(Extracted material begins)

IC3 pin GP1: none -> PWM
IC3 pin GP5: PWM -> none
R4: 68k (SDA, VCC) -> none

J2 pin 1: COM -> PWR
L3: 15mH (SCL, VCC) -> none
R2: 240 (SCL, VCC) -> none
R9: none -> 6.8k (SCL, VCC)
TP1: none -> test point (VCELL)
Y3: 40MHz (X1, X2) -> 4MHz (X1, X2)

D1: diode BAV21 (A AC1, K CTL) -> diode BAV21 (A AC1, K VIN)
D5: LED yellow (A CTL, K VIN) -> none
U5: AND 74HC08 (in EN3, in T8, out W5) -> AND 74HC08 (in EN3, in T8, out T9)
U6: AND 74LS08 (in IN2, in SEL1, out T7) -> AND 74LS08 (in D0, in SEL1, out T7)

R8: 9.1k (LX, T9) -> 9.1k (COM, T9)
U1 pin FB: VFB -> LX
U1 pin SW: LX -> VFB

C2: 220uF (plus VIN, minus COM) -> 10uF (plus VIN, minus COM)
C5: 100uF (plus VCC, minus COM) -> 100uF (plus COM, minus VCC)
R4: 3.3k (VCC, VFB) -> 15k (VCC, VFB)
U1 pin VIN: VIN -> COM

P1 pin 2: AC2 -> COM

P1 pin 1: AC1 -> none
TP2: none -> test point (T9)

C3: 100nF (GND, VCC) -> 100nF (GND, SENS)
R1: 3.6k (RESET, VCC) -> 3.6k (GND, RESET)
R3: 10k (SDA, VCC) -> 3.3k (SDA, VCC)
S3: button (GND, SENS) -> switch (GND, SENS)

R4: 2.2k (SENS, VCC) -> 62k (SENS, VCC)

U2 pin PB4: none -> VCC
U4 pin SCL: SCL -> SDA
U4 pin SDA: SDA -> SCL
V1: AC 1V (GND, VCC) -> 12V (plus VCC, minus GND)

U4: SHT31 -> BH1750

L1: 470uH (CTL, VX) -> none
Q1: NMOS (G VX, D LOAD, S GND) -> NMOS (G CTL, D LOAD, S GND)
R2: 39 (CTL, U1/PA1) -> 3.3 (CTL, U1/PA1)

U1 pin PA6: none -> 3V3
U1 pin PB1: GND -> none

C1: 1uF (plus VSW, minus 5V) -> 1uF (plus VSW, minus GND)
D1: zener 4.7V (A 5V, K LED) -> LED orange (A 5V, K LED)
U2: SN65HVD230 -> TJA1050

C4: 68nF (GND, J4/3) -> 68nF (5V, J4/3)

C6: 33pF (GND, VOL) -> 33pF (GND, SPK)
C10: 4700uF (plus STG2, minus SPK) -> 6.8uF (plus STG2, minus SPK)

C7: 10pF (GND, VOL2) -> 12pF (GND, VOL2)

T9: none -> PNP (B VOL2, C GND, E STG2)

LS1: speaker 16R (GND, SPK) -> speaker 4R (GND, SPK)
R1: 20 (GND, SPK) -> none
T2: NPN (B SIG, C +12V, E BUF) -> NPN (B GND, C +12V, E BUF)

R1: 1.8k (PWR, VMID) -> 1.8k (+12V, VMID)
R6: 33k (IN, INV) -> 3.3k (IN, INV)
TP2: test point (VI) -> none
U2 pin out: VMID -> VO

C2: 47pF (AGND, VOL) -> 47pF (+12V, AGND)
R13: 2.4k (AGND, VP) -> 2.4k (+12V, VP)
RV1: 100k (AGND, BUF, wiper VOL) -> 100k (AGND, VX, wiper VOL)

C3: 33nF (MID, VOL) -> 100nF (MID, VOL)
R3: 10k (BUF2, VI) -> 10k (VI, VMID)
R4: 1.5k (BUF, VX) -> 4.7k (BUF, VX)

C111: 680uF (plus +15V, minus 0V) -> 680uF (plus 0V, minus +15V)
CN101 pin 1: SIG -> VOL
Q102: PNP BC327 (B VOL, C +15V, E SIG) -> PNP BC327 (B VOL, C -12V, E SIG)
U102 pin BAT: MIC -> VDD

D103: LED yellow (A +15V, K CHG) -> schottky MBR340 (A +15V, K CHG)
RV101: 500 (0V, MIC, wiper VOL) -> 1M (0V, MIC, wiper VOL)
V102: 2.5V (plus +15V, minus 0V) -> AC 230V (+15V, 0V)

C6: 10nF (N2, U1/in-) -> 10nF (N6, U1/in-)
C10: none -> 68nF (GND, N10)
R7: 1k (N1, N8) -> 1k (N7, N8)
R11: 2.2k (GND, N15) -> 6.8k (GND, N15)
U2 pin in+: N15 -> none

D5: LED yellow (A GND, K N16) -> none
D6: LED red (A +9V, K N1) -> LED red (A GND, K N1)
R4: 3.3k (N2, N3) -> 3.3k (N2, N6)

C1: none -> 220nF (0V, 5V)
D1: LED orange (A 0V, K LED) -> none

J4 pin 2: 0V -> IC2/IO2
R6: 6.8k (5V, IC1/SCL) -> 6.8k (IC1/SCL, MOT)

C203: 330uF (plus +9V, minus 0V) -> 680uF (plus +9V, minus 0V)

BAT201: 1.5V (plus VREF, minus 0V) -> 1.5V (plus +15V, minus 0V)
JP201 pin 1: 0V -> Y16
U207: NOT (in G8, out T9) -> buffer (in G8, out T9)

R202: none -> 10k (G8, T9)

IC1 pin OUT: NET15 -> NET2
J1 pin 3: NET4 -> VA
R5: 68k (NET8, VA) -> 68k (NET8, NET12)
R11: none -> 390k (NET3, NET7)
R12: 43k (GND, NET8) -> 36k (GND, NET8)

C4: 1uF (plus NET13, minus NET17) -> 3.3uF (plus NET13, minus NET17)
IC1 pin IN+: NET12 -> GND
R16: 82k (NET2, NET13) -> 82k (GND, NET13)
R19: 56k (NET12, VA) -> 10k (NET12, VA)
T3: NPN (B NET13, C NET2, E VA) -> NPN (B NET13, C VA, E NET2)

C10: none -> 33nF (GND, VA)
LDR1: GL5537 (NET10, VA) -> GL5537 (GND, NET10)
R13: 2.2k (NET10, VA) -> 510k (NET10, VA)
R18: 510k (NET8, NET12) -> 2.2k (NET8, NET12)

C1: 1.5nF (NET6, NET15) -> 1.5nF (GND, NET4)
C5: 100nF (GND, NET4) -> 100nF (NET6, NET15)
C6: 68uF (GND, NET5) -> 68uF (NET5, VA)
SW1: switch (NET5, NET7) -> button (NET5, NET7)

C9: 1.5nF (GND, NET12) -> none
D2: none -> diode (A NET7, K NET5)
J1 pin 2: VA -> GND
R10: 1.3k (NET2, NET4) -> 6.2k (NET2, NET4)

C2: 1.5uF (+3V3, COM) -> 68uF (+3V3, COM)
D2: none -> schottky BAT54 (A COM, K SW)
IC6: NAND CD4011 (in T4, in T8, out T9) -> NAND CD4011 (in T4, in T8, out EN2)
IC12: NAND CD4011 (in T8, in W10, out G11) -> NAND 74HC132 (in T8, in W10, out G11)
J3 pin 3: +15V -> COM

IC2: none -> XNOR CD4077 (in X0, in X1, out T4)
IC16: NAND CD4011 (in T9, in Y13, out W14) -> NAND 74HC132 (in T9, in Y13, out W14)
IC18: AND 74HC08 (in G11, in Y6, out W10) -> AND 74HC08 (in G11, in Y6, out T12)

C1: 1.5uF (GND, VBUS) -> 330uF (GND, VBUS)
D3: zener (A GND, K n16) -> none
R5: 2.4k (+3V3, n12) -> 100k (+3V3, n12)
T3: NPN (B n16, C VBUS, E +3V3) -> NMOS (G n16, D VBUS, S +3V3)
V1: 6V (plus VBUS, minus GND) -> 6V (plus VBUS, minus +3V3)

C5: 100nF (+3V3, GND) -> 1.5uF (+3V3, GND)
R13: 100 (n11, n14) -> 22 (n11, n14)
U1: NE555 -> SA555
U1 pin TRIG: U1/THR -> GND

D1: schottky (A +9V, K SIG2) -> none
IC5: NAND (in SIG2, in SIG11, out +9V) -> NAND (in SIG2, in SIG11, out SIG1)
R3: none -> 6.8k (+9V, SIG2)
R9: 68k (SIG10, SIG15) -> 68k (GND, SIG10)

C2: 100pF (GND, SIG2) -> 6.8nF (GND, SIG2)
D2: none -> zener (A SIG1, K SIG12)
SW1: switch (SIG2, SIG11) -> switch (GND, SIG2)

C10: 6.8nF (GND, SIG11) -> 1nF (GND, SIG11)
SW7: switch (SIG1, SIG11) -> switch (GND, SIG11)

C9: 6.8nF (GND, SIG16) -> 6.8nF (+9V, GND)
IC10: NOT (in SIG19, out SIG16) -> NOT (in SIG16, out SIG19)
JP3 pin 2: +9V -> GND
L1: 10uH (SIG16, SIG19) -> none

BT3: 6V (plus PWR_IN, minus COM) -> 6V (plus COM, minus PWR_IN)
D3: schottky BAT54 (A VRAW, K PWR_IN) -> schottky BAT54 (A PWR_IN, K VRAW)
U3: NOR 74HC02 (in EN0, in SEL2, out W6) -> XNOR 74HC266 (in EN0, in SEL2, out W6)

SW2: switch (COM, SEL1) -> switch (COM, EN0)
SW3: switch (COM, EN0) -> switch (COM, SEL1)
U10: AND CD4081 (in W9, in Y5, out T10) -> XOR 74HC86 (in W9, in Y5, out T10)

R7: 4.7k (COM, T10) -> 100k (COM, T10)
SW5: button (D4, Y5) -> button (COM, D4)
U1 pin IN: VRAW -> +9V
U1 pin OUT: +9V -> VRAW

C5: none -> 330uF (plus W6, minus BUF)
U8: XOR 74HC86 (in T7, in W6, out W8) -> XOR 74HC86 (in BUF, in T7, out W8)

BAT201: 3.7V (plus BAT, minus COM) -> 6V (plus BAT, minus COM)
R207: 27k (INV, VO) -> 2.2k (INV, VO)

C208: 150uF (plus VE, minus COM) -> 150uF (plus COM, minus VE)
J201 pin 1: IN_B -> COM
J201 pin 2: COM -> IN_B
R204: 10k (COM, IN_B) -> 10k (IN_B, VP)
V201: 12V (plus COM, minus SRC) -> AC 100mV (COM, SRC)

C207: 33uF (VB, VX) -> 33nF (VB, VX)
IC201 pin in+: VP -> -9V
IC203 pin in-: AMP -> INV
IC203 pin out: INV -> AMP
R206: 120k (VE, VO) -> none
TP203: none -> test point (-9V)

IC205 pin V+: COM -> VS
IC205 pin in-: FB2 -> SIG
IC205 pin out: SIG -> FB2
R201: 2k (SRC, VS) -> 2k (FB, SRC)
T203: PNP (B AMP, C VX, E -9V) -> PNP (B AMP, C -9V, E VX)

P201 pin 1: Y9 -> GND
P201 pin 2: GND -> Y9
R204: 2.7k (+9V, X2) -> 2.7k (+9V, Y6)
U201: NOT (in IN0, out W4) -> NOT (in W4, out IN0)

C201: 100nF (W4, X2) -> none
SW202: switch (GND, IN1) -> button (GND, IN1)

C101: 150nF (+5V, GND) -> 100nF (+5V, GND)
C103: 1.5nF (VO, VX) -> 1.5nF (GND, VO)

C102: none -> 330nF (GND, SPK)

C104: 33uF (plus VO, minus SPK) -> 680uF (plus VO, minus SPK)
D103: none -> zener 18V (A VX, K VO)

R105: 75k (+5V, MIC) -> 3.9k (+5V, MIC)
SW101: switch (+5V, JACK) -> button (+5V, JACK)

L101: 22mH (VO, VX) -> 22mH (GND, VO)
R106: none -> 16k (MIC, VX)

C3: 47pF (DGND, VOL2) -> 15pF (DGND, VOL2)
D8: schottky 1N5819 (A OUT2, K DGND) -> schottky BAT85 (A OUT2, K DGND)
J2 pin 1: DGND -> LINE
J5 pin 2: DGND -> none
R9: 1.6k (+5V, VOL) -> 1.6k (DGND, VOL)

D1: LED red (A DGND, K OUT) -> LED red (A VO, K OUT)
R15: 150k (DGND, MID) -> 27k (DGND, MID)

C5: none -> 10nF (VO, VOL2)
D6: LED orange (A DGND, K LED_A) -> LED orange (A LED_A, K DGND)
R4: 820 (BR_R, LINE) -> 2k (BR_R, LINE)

(Extracted material ends)

* The problem
Copy every line in the listing above where the string "test" turns up.

* Completed task
TP1: none -> test point (VCELL)
TP2: none -> test point (T9)
TP2: test point (VI) -> none
TP203: none -> test point (-9V)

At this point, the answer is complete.